# [EXERCISE INSTRUCTIONS]
Write out the line with "TOF3 pin SCL: 15 -> A1" and every later line through the end of the data below, exactly as given, with no pictures in the copy.
***** DATA PROVIDED *****
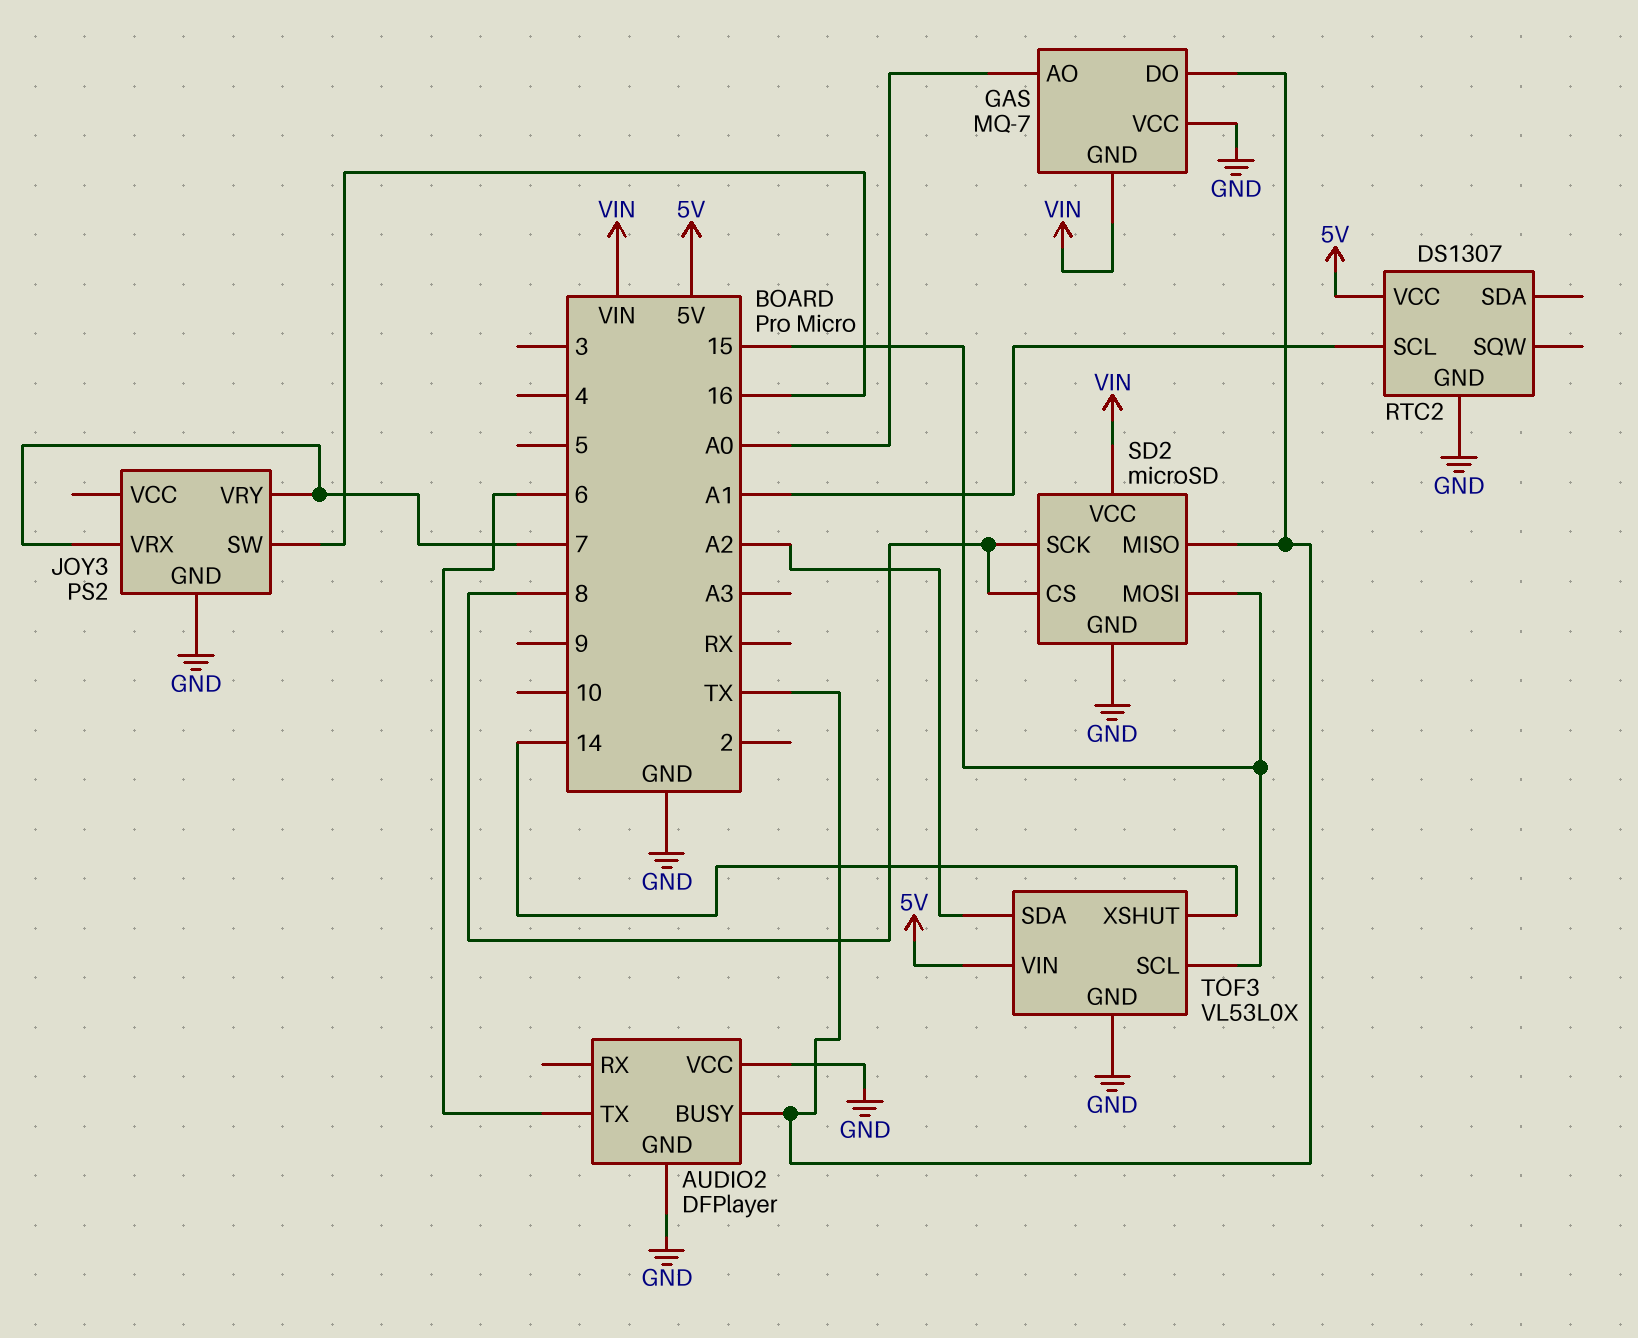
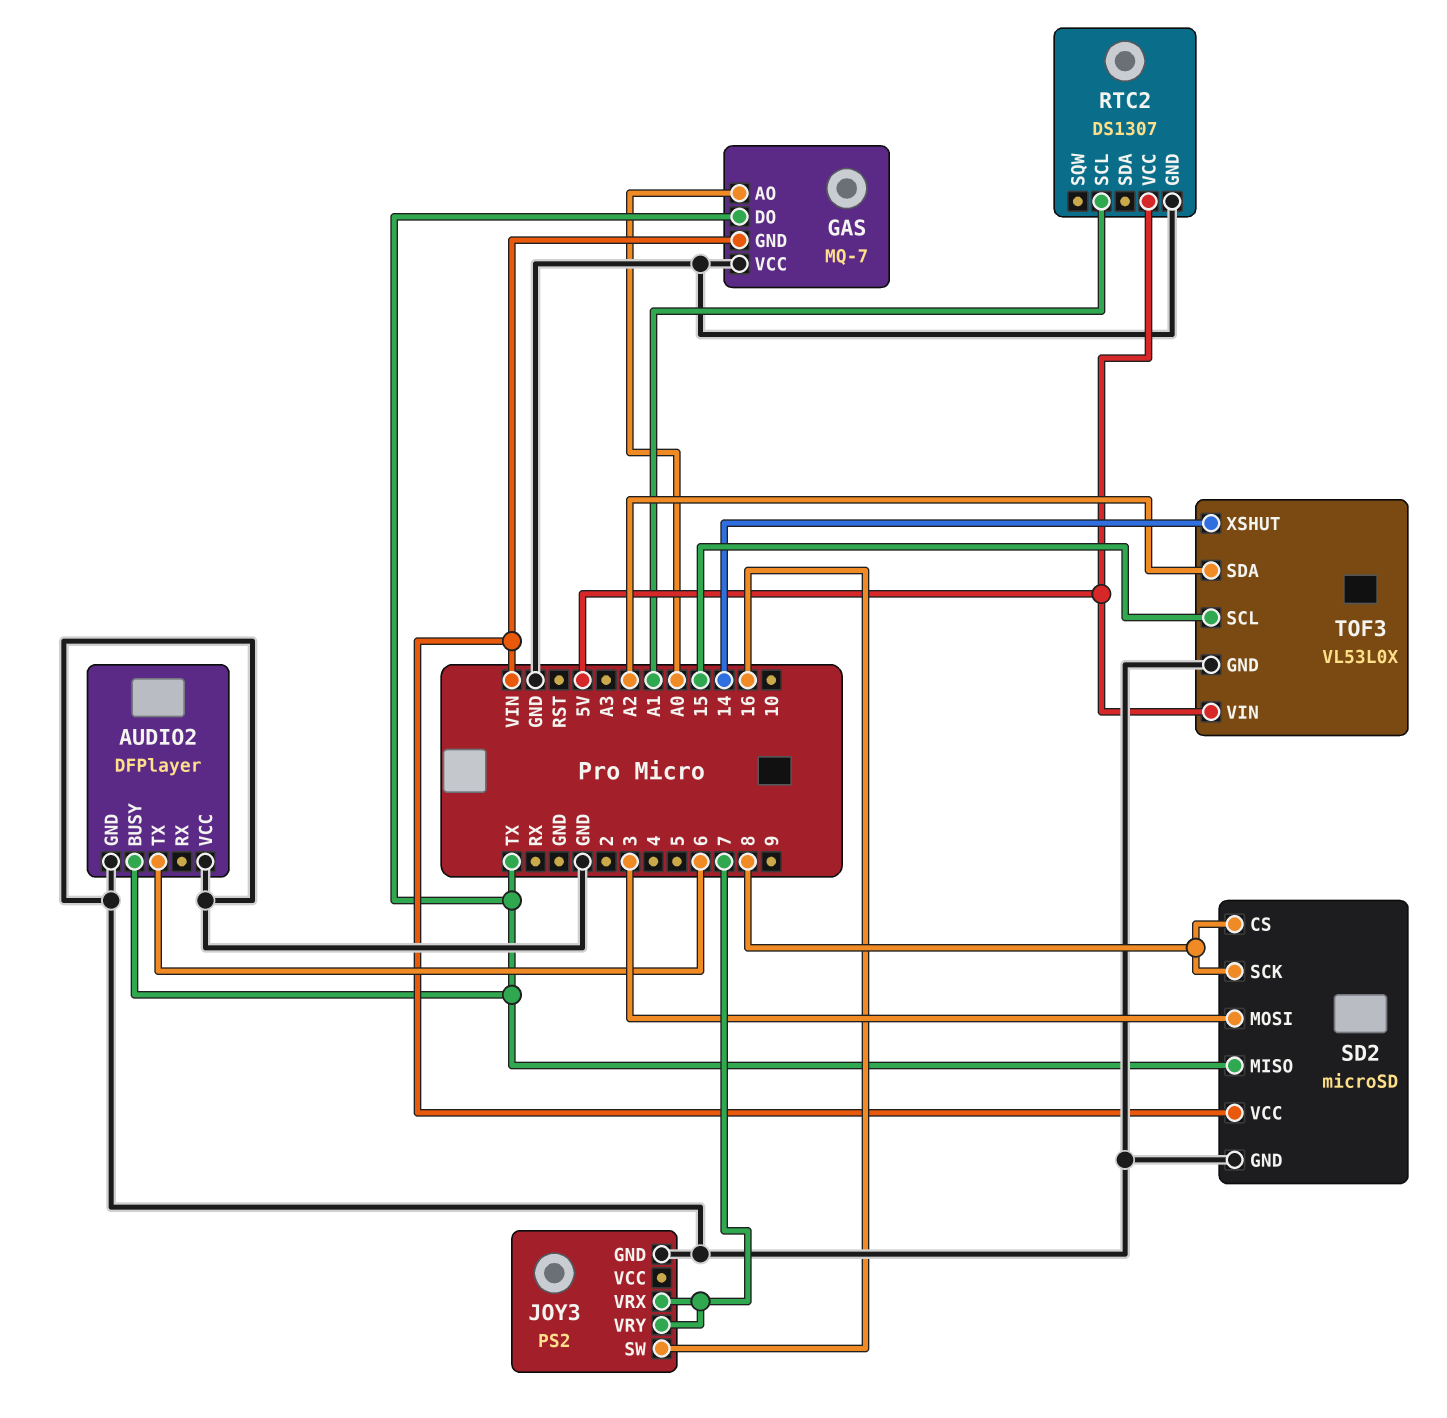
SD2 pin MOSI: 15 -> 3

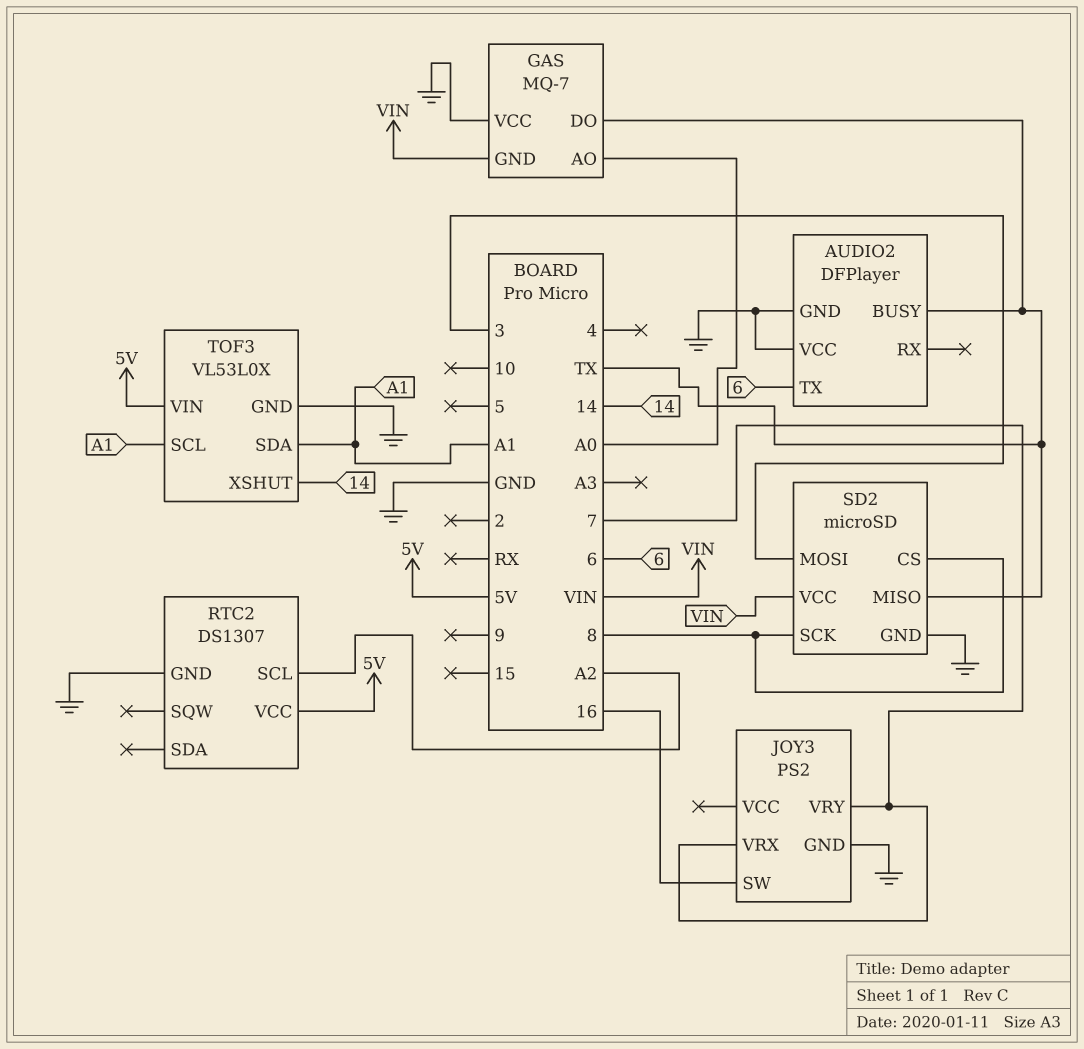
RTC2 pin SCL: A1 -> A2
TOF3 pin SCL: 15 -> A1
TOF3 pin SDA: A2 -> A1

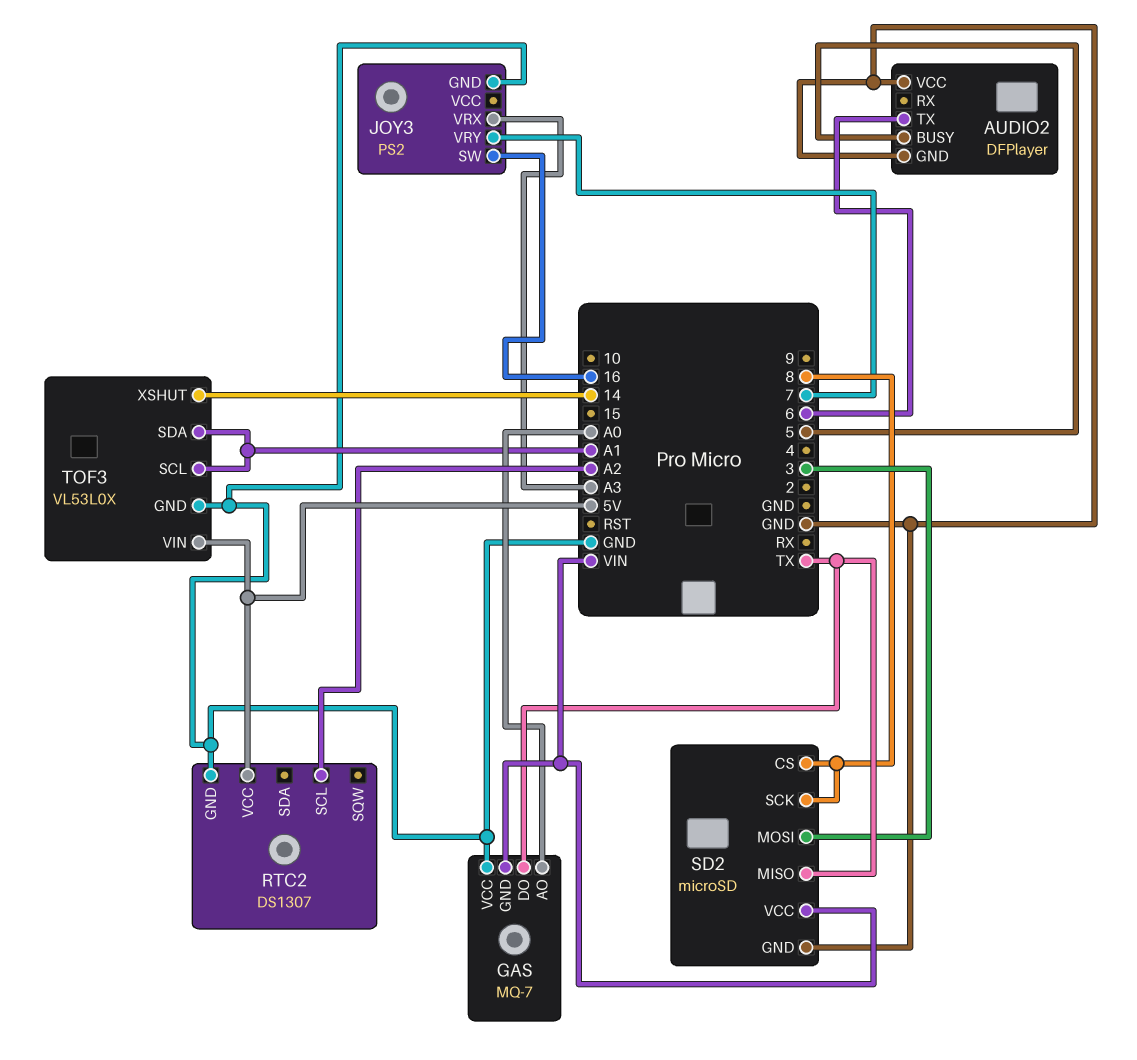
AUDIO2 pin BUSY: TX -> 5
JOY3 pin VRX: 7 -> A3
*****
# [SOLUTION TO THIS EXERCISE]
TOF3 pin SCL: 15 -> A1
TOF3 pin SDA: A2 -> A1

AUDIO2 pin BUSY: TX -> 5
JOY3 pin VRX: 7 -> A3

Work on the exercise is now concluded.